Before-and-after scene images

■ ■ ■

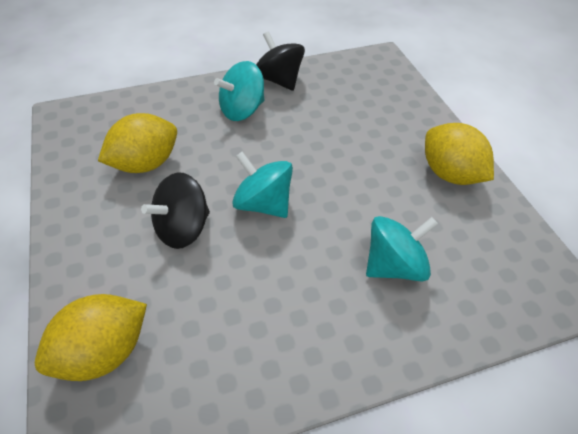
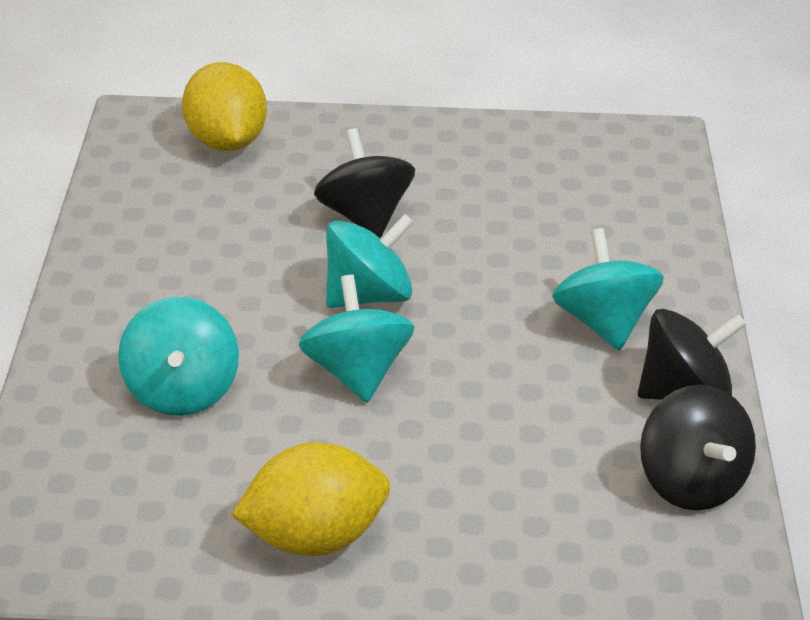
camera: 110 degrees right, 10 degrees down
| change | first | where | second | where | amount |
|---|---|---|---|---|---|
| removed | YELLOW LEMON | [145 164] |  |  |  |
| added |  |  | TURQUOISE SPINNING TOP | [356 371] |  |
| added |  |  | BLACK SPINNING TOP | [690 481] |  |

■ ■ ■

**WORK TO COMPLETE**:
Among the lines above, find those with the string "SPINNING" and copy them.

**COMPLETED TASK**:
| added |  |  | TURQUOISE SPINNING TOP | [356 371] |  |
| added |  |  | BLACK SPINNING TOP | [690 481] |  |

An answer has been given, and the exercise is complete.